• **Required work**:
Filter the data below, copying out each line that contains the string "kern". Matching is case-sensitive.

**** Input ****

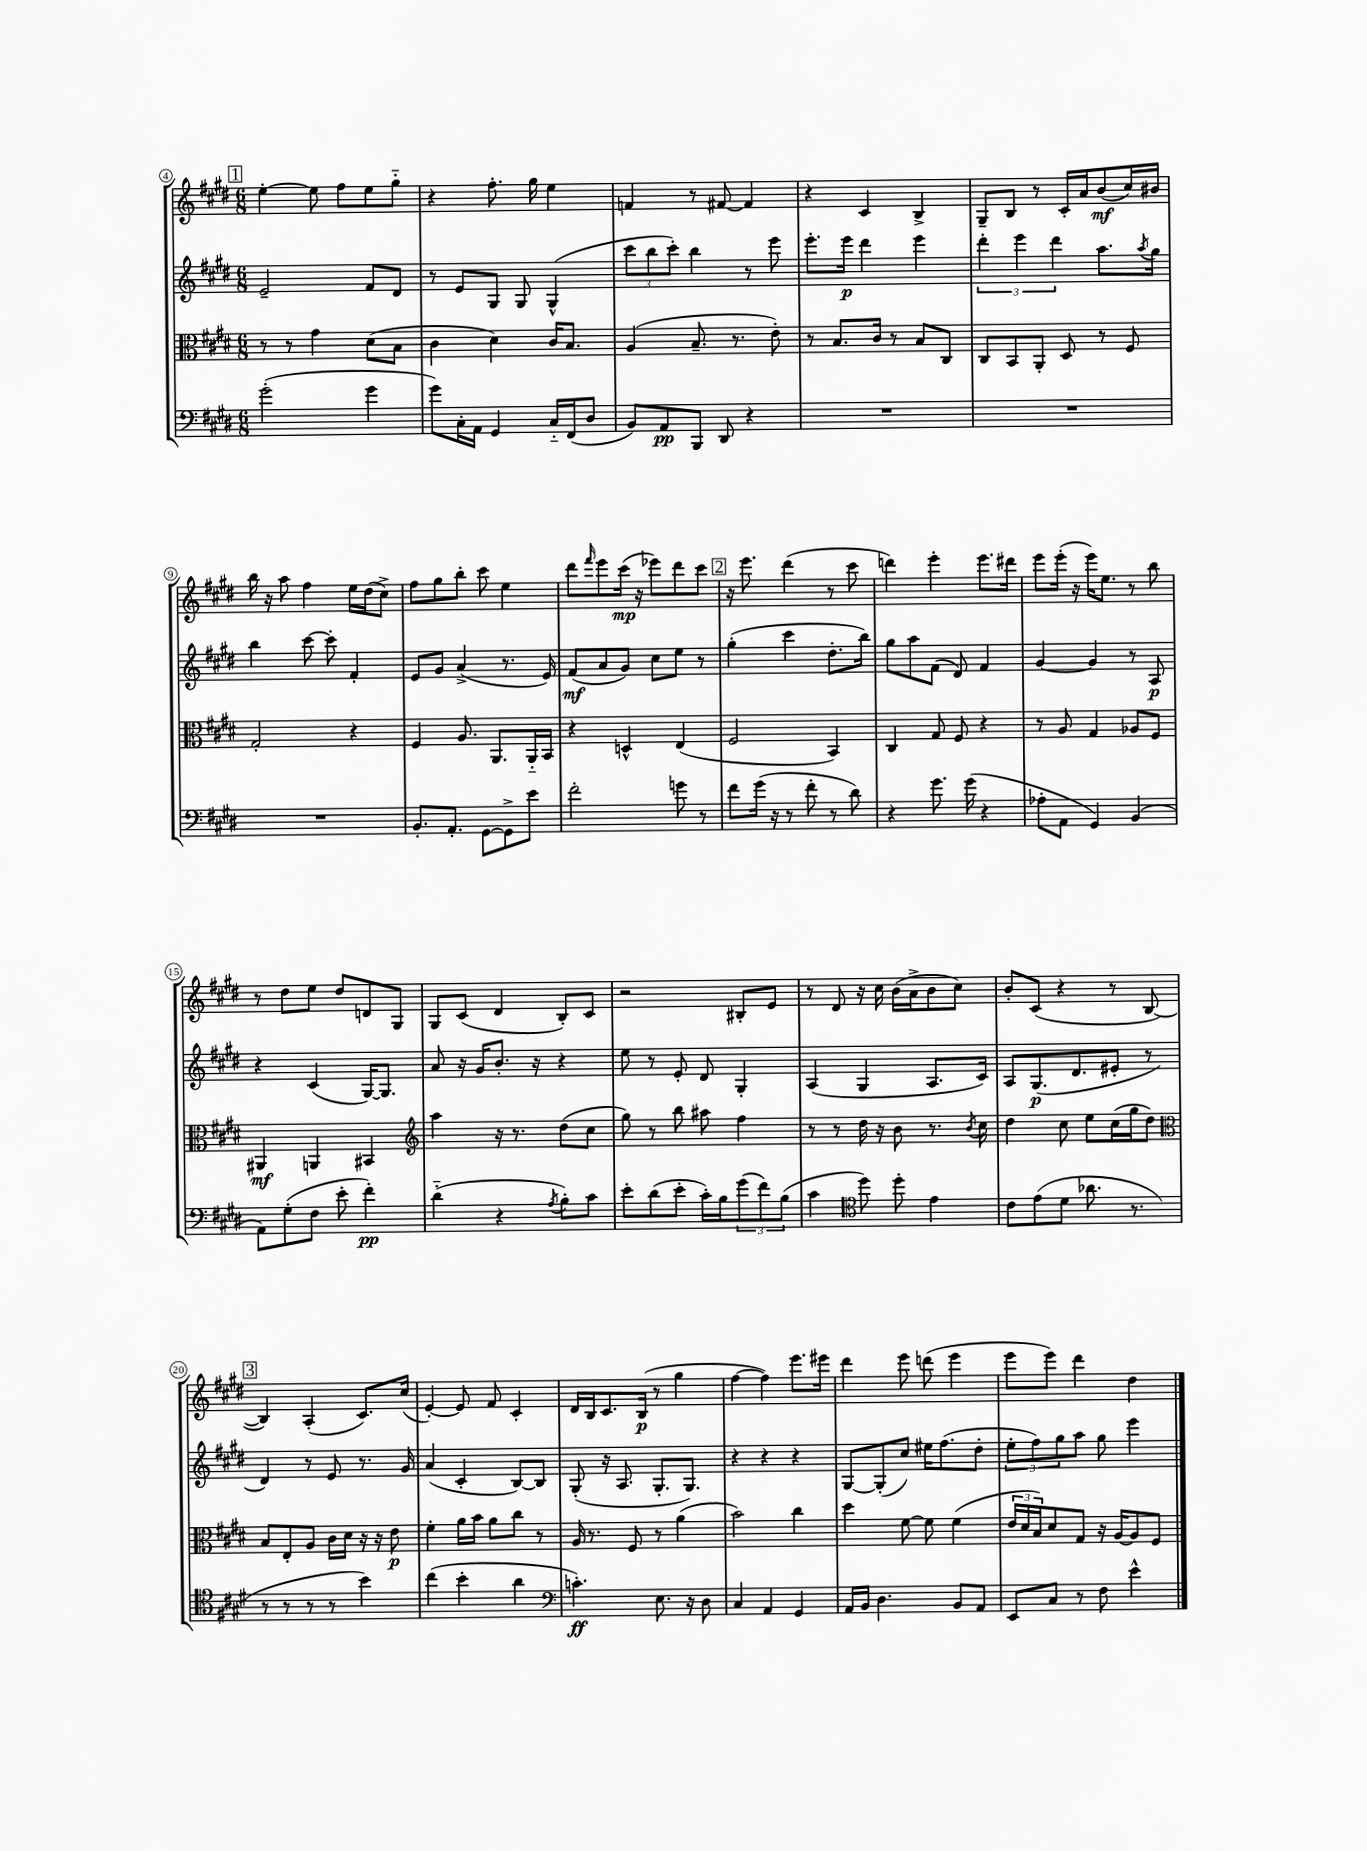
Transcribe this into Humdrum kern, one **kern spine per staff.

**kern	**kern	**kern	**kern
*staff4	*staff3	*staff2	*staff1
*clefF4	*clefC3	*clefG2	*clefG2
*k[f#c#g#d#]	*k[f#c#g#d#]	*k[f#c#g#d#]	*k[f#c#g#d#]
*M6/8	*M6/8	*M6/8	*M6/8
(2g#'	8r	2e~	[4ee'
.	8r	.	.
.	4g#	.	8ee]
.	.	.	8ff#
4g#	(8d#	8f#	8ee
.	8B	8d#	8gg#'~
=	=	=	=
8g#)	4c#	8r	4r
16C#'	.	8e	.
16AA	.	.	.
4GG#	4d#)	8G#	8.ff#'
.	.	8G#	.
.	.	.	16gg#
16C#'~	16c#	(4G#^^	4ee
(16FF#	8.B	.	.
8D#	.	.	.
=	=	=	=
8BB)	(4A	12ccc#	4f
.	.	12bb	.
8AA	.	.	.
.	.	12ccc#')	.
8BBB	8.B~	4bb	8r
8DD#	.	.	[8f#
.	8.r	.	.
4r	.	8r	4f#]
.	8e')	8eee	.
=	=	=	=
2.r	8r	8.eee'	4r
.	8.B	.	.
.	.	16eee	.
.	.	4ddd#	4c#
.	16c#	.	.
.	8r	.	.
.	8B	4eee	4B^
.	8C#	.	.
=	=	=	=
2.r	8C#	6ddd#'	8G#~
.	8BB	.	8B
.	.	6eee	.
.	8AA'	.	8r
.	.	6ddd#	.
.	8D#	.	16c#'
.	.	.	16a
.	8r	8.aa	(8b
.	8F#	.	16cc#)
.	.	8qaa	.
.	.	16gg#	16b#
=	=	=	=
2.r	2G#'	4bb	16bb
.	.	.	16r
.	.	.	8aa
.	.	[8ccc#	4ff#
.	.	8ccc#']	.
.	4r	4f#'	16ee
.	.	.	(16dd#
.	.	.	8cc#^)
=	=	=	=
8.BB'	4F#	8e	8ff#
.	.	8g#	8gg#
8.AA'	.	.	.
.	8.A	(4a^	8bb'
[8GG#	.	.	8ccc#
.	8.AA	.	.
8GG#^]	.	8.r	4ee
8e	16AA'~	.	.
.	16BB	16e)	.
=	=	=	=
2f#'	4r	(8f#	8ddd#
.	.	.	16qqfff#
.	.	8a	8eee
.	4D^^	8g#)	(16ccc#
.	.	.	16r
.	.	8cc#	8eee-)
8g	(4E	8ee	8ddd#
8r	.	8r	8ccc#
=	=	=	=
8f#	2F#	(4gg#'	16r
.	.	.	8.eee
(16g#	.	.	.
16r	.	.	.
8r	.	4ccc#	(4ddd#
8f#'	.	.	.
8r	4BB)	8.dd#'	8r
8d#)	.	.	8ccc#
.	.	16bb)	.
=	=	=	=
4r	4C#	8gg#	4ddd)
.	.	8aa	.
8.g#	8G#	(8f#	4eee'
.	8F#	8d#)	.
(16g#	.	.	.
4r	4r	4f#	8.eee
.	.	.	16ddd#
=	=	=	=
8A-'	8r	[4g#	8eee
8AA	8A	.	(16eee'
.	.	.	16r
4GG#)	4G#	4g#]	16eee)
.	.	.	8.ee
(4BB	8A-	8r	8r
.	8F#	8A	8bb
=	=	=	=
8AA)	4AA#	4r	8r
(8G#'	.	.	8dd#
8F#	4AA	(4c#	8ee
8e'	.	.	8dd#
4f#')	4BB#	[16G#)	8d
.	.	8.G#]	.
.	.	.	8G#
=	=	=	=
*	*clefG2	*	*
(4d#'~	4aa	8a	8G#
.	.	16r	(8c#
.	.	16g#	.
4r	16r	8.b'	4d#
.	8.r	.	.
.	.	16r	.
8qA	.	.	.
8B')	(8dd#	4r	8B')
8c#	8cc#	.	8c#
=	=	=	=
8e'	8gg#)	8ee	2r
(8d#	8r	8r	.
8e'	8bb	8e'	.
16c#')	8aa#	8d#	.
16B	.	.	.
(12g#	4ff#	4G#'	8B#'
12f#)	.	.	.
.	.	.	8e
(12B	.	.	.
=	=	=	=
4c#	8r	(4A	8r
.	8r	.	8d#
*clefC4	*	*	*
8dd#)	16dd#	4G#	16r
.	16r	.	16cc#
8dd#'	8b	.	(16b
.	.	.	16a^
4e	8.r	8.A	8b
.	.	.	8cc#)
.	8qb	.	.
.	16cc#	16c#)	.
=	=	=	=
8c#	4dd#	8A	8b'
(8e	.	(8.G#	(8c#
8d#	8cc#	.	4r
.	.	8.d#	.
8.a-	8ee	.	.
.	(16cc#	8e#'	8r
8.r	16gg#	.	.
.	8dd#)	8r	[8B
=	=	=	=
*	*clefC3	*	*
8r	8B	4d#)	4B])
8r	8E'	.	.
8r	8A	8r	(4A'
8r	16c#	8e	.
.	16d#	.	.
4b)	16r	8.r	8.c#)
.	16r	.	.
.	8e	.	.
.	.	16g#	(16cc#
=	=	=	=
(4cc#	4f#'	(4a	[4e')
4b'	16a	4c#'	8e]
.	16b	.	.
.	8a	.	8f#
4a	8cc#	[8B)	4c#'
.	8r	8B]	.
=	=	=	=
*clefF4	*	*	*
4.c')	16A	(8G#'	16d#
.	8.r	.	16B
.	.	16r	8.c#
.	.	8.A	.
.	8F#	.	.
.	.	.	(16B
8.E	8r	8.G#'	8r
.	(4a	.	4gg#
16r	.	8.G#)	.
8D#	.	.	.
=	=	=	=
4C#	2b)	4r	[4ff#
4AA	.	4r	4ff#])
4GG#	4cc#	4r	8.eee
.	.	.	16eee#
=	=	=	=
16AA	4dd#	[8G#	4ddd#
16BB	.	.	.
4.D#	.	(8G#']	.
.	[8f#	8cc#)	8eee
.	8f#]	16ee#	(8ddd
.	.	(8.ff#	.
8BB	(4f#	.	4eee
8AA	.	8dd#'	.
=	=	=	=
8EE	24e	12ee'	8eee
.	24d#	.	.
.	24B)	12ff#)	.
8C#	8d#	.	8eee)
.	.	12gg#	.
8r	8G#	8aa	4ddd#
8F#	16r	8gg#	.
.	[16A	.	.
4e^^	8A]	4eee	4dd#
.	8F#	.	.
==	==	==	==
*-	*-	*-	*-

****
**** Input ****

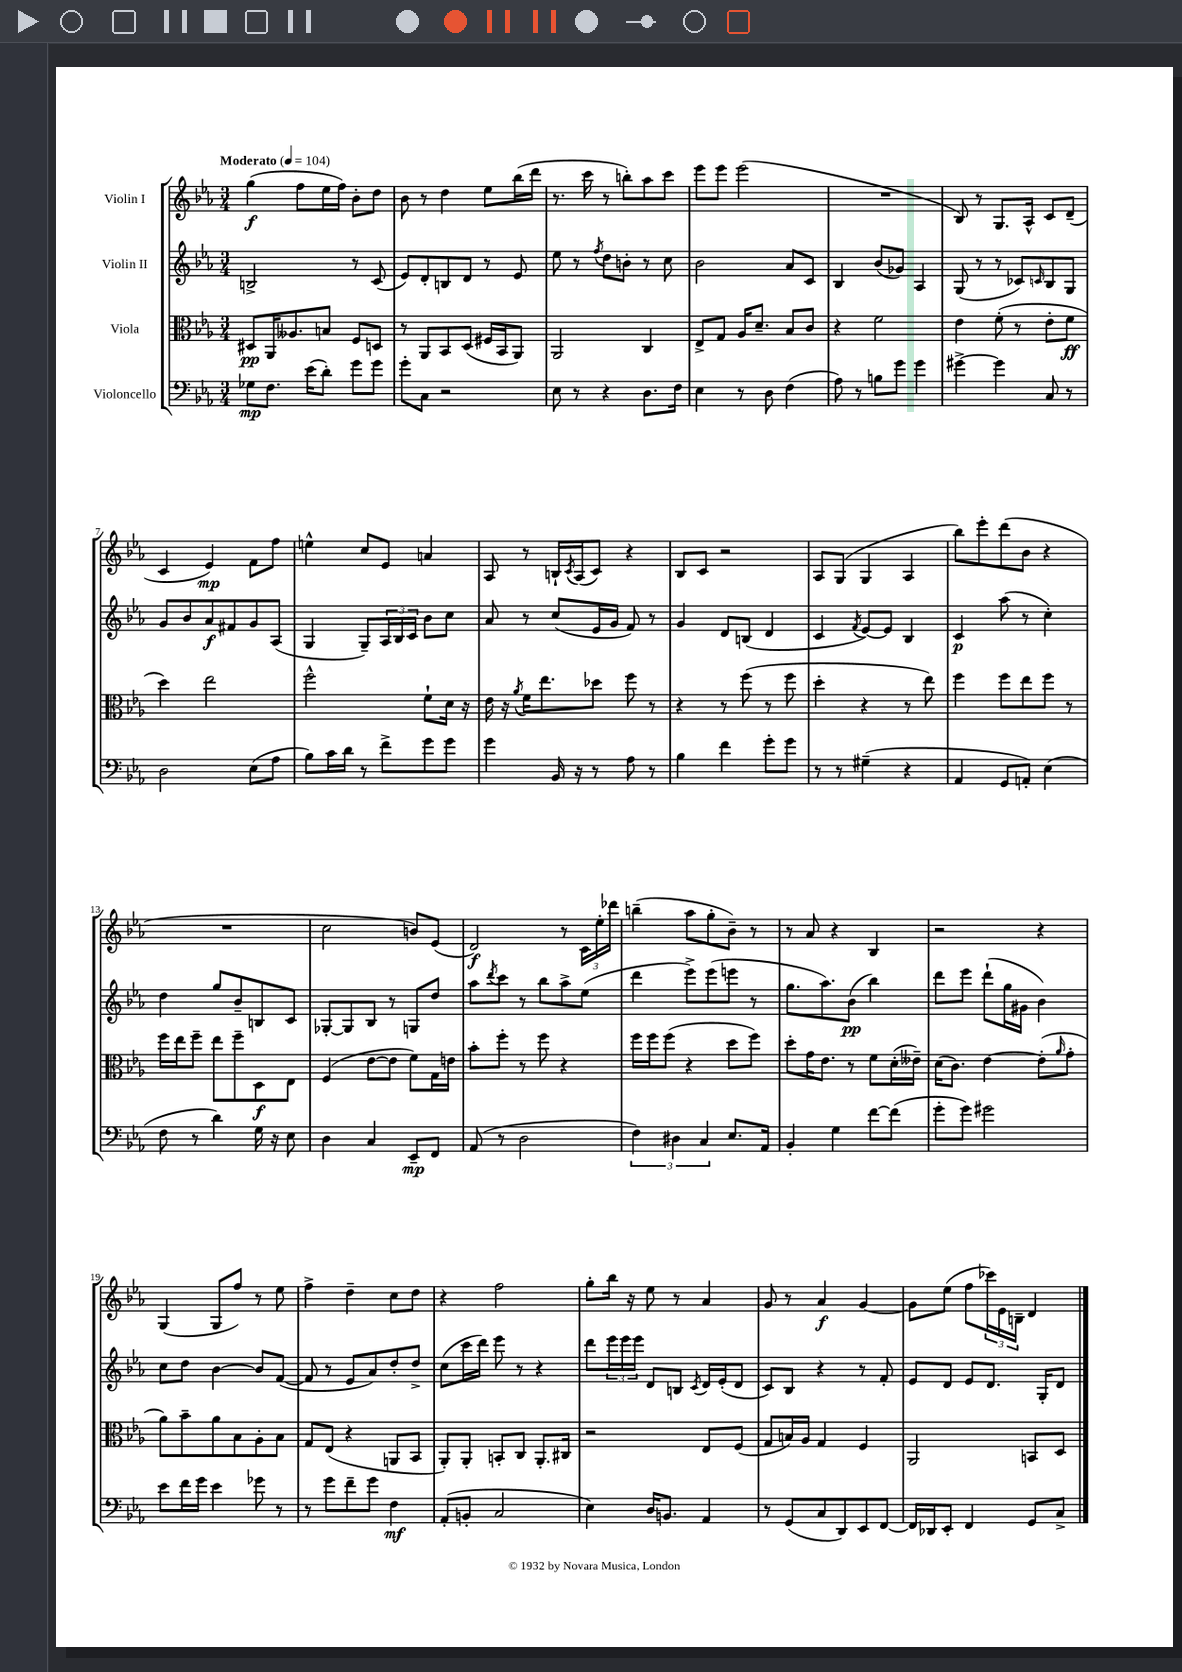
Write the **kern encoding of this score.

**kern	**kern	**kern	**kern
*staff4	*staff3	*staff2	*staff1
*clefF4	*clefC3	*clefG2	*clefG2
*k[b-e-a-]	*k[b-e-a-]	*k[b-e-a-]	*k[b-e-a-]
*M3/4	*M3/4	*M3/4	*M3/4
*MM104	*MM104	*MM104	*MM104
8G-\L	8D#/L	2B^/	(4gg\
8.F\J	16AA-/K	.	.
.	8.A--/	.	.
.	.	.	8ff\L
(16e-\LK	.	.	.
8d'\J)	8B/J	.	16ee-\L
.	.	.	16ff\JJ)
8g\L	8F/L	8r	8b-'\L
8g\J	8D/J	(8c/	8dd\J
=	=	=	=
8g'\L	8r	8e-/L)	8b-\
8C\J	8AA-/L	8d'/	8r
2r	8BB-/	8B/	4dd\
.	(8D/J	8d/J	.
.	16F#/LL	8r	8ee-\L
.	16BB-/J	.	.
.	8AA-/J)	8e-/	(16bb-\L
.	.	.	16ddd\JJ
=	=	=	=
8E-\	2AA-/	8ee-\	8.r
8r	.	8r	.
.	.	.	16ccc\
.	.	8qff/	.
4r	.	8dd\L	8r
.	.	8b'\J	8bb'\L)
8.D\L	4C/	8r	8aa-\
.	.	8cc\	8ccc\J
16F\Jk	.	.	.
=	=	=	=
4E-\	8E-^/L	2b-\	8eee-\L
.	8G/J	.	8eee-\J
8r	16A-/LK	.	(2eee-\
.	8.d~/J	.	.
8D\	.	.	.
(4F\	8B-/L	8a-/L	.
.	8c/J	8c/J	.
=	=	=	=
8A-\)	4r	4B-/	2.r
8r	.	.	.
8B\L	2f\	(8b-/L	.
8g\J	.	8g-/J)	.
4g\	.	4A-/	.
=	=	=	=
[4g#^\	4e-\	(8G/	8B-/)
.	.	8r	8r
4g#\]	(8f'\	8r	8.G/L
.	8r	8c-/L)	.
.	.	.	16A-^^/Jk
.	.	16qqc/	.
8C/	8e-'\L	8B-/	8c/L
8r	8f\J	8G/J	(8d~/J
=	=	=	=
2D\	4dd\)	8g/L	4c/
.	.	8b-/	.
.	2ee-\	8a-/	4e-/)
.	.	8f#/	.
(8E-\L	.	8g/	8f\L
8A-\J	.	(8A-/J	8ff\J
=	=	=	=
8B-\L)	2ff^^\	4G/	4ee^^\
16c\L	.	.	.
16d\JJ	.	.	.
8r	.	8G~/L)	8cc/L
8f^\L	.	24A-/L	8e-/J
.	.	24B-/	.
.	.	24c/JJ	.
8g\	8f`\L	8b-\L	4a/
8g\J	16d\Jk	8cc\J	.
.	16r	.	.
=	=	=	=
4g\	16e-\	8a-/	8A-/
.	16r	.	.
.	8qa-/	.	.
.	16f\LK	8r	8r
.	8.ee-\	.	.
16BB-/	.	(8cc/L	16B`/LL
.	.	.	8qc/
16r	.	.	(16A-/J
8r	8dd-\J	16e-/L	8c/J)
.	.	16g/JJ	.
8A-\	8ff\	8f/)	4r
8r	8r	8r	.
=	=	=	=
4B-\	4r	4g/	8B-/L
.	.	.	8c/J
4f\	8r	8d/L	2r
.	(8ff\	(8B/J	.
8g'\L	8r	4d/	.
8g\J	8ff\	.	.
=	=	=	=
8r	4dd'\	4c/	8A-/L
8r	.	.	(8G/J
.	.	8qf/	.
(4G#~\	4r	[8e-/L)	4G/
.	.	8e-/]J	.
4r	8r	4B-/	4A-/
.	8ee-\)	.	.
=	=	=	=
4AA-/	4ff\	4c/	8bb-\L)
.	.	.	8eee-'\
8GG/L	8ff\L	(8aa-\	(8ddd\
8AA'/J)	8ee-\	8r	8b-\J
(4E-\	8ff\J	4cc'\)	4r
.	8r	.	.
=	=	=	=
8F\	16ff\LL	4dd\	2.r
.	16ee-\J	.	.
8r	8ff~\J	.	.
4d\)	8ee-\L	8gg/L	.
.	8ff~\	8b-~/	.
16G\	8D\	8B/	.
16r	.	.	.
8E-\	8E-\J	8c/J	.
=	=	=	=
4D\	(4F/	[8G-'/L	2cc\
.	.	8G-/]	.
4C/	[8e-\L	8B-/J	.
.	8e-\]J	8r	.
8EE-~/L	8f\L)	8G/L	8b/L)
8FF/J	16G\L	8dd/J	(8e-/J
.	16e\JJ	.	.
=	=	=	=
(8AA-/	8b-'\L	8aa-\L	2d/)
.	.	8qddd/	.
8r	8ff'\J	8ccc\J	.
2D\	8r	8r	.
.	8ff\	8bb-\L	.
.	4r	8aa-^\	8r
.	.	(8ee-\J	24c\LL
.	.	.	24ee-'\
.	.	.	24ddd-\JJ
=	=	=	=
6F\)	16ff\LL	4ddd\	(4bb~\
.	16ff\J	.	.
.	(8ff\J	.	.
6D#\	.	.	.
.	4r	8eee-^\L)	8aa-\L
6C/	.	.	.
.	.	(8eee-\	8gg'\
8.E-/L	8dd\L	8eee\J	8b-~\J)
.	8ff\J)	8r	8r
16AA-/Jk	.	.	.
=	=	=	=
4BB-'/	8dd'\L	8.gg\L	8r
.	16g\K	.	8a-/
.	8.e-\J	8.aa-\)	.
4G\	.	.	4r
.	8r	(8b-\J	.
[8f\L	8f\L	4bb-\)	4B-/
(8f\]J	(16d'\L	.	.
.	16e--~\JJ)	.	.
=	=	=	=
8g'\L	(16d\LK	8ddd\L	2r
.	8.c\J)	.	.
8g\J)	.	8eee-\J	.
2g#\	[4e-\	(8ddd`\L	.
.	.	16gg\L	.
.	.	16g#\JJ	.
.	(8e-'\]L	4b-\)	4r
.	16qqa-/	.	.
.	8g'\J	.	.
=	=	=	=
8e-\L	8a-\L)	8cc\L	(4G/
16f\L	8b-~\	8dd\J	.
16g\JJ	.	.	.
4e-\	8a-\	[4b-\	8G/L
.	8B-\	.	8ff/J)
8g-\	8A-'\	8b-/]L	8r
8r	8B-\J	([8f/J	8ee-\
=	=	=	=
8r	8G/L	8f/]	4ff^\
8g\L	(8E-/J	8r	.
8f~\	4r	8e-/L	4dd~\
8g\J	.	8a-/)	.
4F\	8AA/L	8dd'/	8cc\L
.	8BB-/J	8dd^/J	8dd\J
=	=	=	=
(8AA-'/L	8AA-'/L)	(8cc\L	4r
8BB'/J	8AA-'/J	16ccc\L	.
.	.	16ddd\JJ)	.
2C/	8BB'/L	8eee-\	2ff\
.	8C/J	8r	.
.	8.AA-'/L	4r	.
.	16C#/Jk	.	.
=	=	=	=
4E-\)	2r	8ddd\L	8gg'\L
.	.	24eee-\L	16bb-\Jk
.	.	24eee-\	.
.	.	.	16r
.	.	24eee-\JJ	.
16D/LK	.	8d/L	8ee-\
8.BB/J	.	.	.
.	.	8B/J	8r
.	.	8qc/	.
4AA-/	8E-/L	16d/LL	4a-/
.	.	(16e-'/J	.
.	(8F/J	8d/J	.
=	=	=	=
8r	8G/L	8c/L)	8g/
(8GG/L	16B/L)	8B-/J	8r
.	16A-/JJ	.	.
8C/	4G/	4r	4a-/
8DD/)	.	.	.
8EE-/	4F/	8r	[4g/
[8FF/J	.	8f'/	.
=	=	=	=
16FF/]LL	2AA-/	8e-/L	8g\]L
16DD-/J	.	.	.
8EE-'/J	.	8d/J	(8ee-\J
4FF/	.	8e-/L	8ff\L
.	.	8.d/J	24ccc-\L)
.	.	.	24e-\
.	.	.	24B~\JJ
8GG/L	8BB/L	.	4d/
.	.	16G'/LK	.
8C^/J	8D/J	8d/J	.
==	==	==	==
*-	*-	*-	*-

****

• **Complete answer**:
Transcribe this into Humdrum kern, one **kern spine per staff.
**kern	**kern	**kern	**kern
Write the **kern encoding of this score.
**kern	**kern	**kern	**kern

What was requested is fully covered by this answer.